Before-and-after object listings:
====================

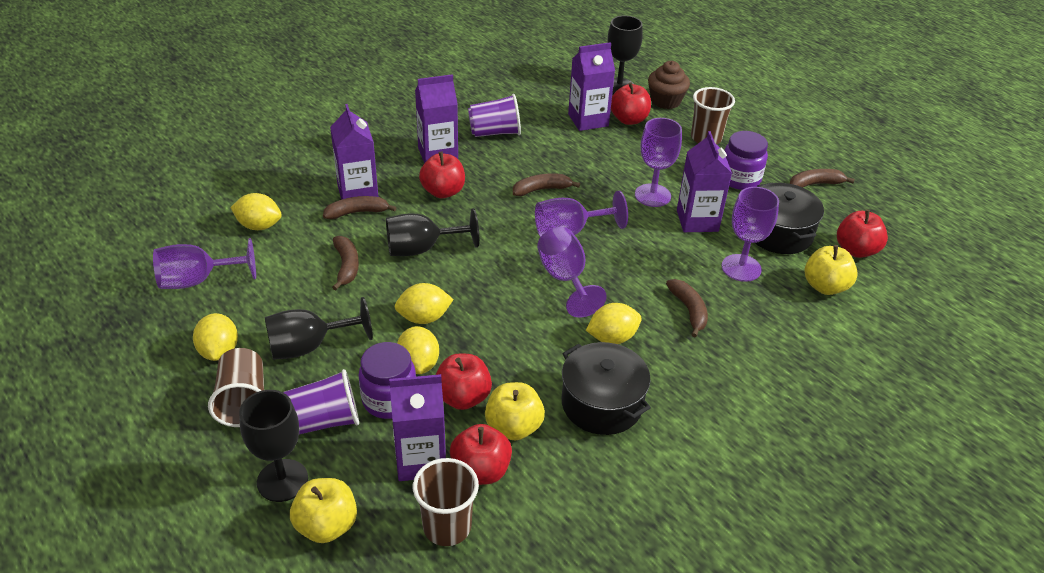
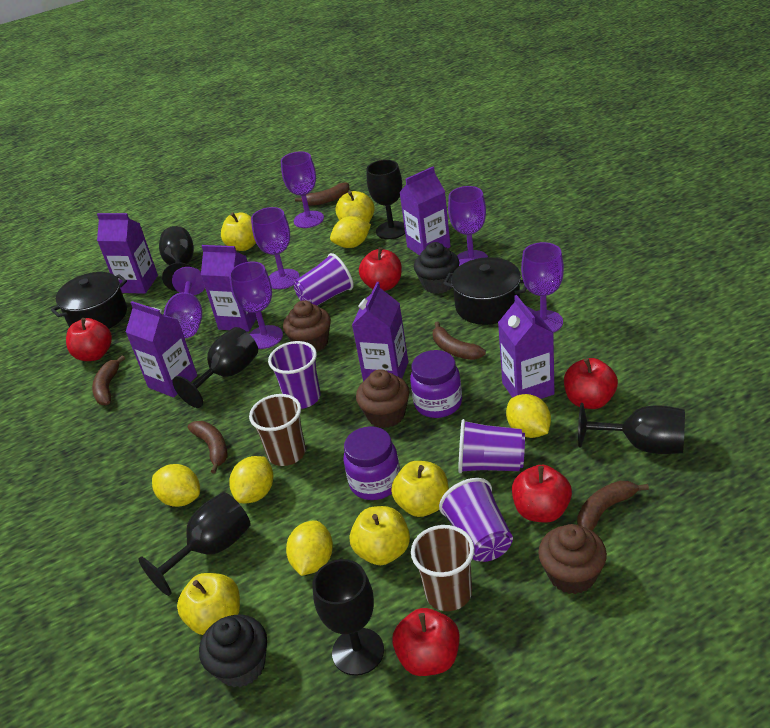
black cupcake: 0 -> 2
black goblet: 4 -> 6
brown cup: 3 -> 2
brown cupcake: 1 -> 3
purple carton: 5 -> 6
purple cup: 2 -> 4
purple goblet: 5 -> 6
yellow apple: 3 -> 5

====================

**Work required**
Print every entry exactly; omit the pictures.

**Written answer**
black cupcake: 0 -> 2
black goblet: 4 -> 6
brown cup: 3 -> 2
brown cupcake: 1 -> 3
purple carton: 5 -> 6
purple cup: 2 -> 4
purple goblet: 5 -> 6
yellow apple: 3 -> 5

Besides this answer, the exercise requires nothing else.